Data supplied Start Marker

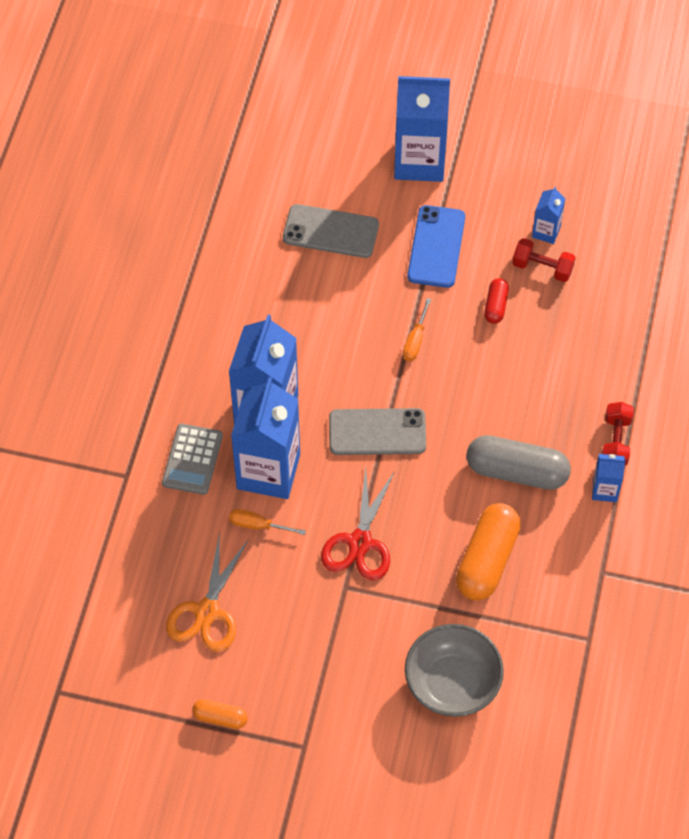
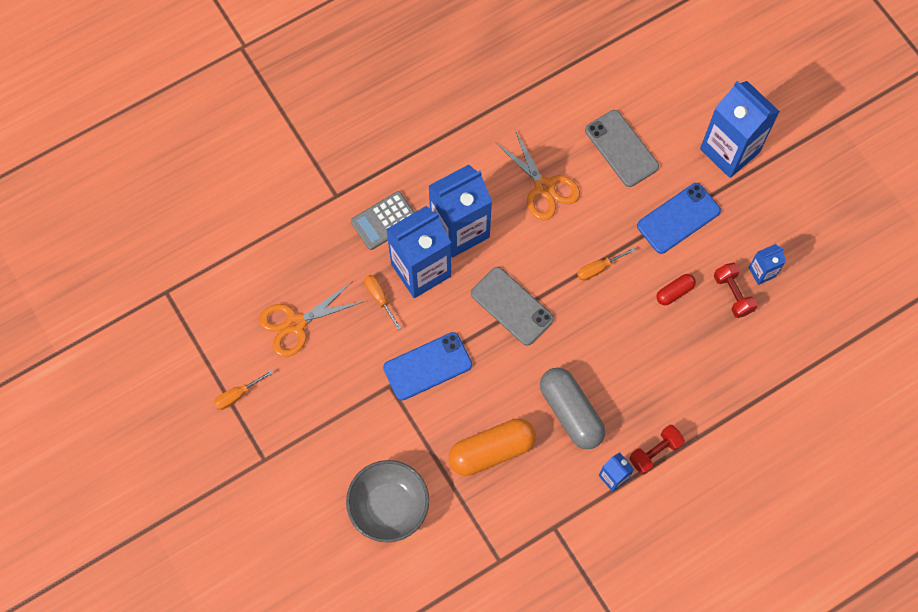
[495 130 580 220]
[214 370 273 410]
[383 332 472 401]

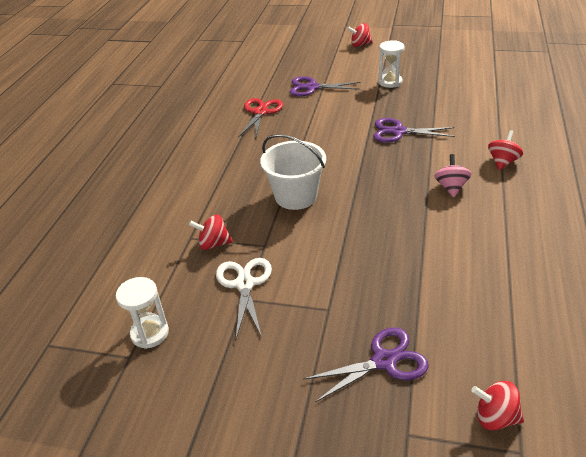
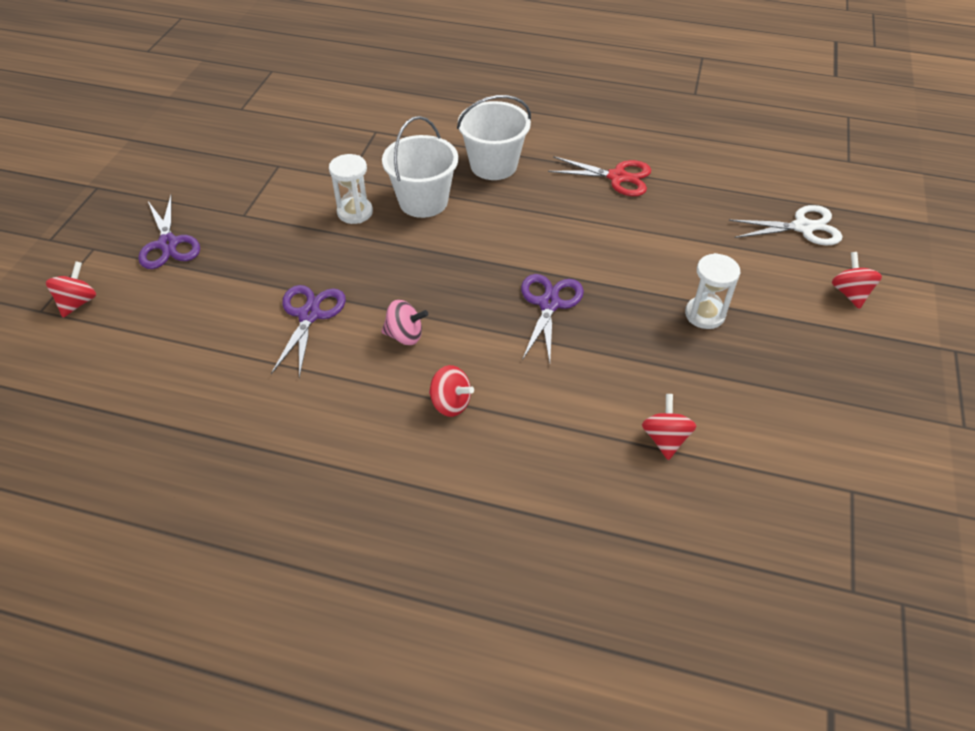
[457 95 531 180]
[329 154 373 224]
[642 394 696 460]
[729 205 843 245]
[271 285 346 378]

Data supplied End Marker

The result should be every entry, word for word, and no pictures.

Answer —
[495 130 580 220]
[214 370 273 410]
[383 332 472 401]

[457 95 531 180]
[329 154 373 224]
[642 394 696 460]
[729 205 843 245]
[271 285 346 378]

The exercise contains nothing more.